[Image change detection data]
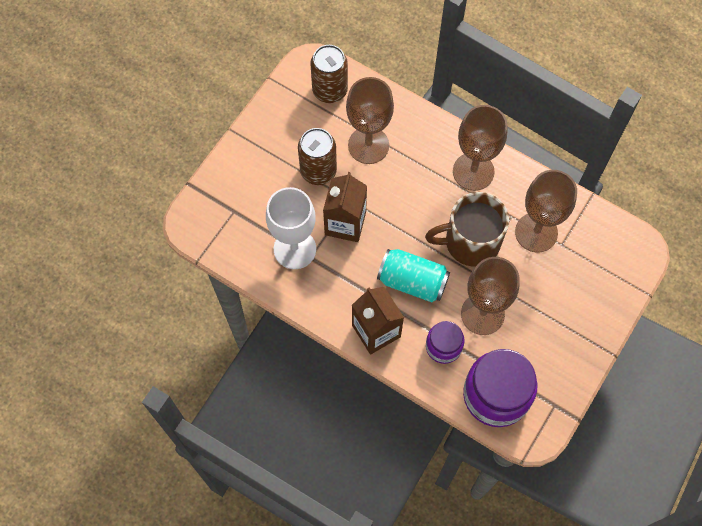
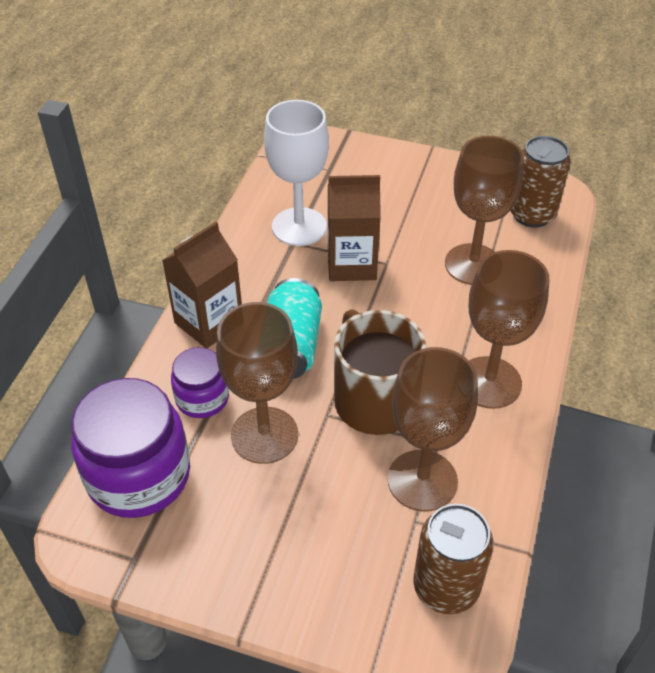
camera: 75 degrees right, 20 degrees down
(318, 171) = (413, 226): brown can -> brown can (446, 587)

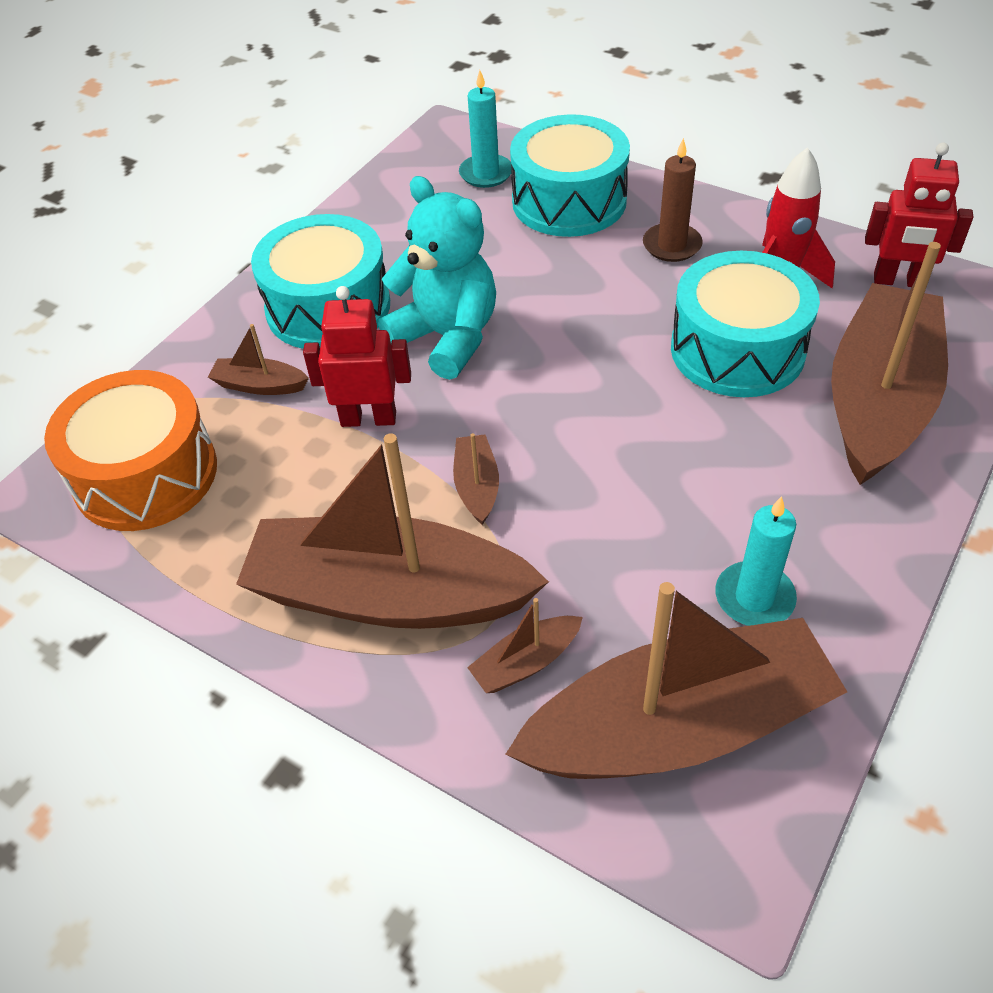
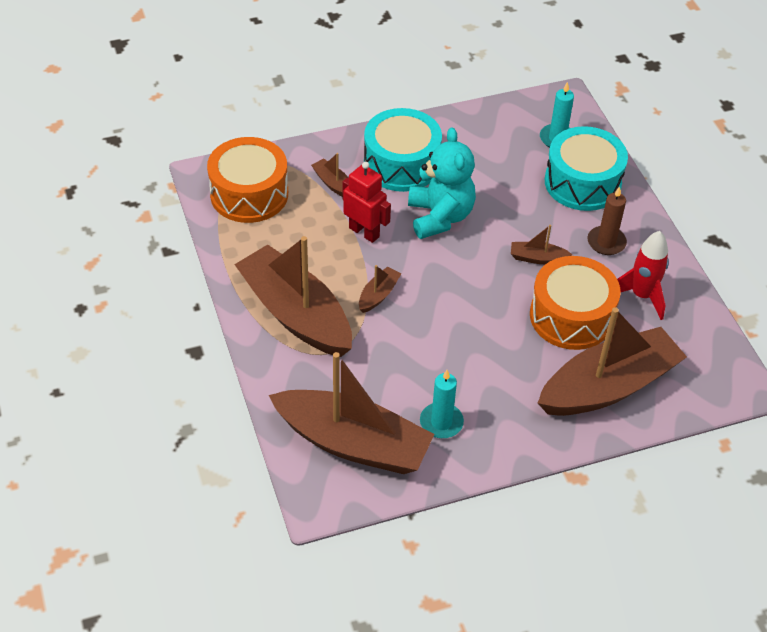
camera: 35 degrees right, 0 degrees up
(526, 662) = (321, 378): brown boat -> brown boat (537, 258)
(737, 349) = (571, 316): turquoise drum -> orange drum
(899, 281) = (702, 340): red robot -> none

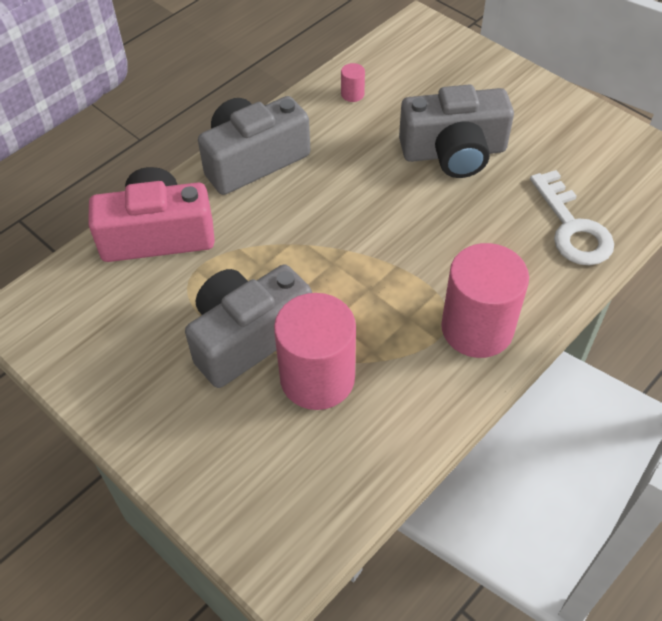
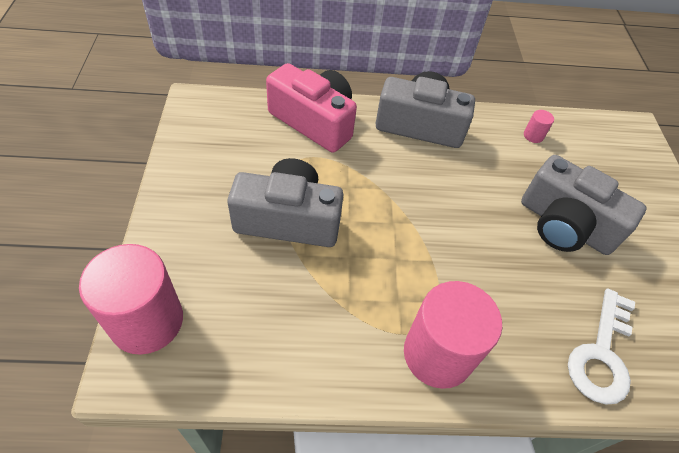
camera: 40 degrees right, 0 degrees up
(317, 378) = (295, 281): pink cylinder -> pink cylinder (147, 321)

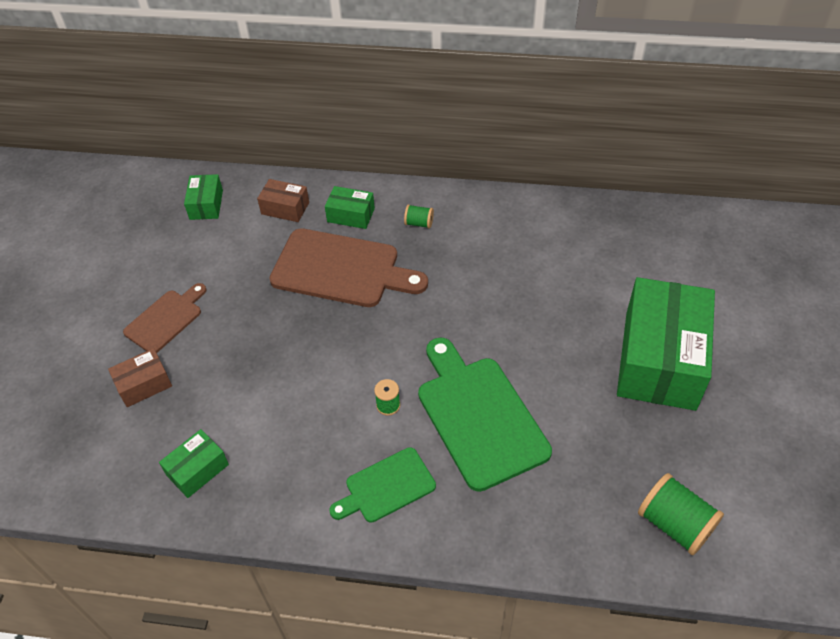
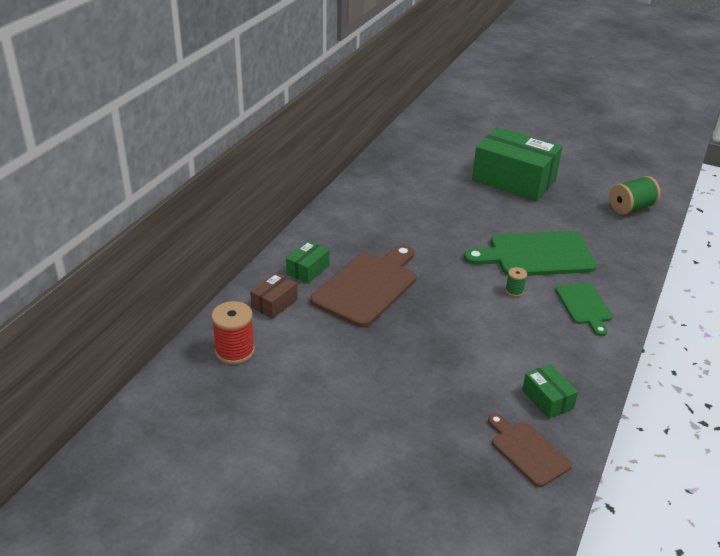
camera: 75 degrees left, 15 degrees down
(144, 384) = (446, 422): brown box -> none
(166, 319) = (373, 398): brown cutting board -> brown cutting board (527, 451)
(206, 205) = (235, 351): green box -> red spool
(419, 223) = (339, 239): green spool -> none

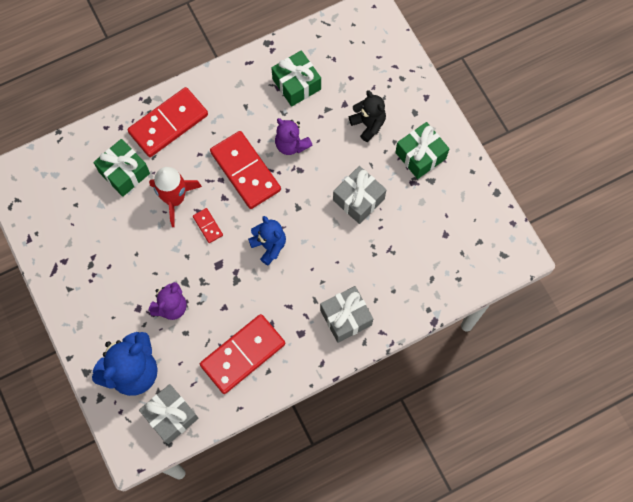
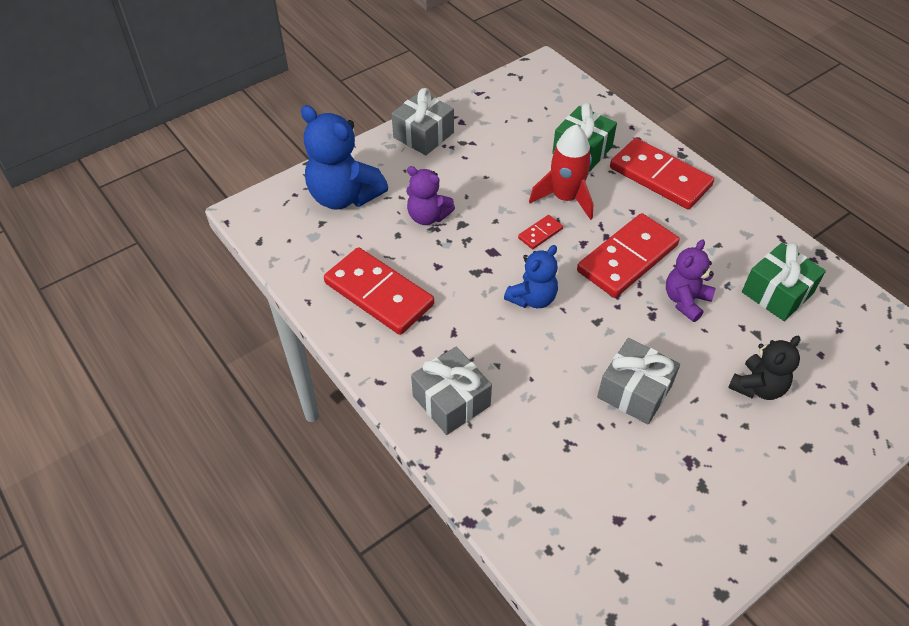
camera: 80 degrees right, 20 degrees down
(171, 416) = (293, 238): grey gift -> grey gift (423, 135)
(420, 155) = (738, 465): green gift -> none

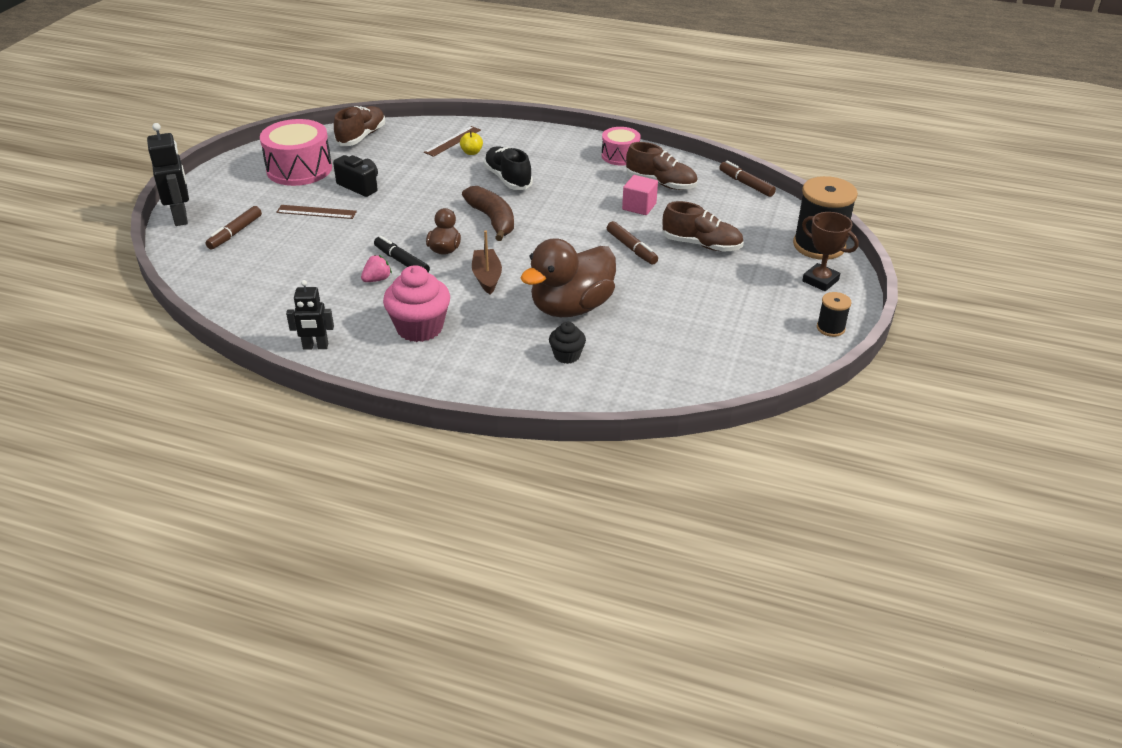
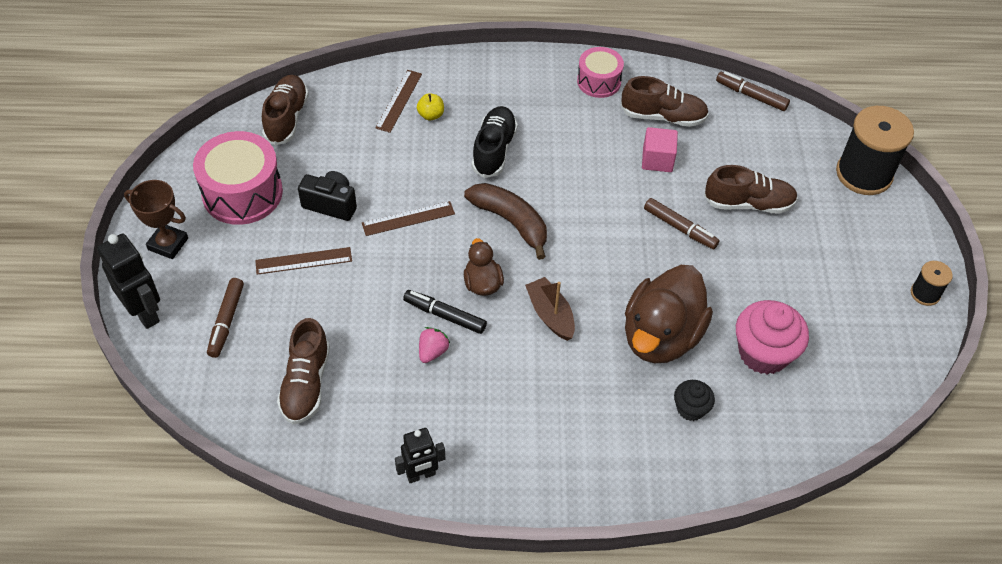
camera: 20 degrees left, 15 degrees up
(267, 278) = (306, 384): none -> brown shoe
(413, 204) = (408, 218): none -> brown ruler
(419, 328) = (518, 413): pink cupcake -> pink cupcake (763, 353)
(508, 179) = (494, 150): black shoe -> black shoe turned 60 degrees clockwise
(820, 281) = (887, 226): brown trophy -> brown trophy (168, 244)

PROBLEM TO SOLVE:
Locate the word "right" in the entries, and copy every line where it is found.

SOLUTION FOR THIS EXERCISE:
camera: 75 degrees right, 20 degrees down
camera: 35 degrees right, 0 degrees up
camera: 40 degrees right, 0 degrees up
camera: 80 degrees right, 20 degrees down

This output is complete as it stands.